*** Opening of Data records ***

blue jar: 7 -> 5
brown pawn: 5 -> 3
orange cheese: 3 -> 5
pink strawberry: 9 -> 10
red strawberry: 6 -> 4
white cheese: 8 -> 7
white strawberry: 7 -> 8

*** Close of Data records ***
*** Opening of Data records ***

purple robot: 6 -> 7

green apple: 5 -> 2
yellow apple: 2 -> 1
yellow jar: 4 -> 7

*** Close of Data records ***

Set down, exactly as they stand above, the lines starting with the line with "brown pawn: 5 -> 3" and going on through the line with "white strawberry: 7 -> 8", and no others.

Worked solution
brown pawn: 5 -> 3
orange cheese: 3 -> 5
pink strawberry: 9 -> 10
red strawberry: 6 -> 4
white cheese: 8 -> 7
white strawberry: 7 -> 8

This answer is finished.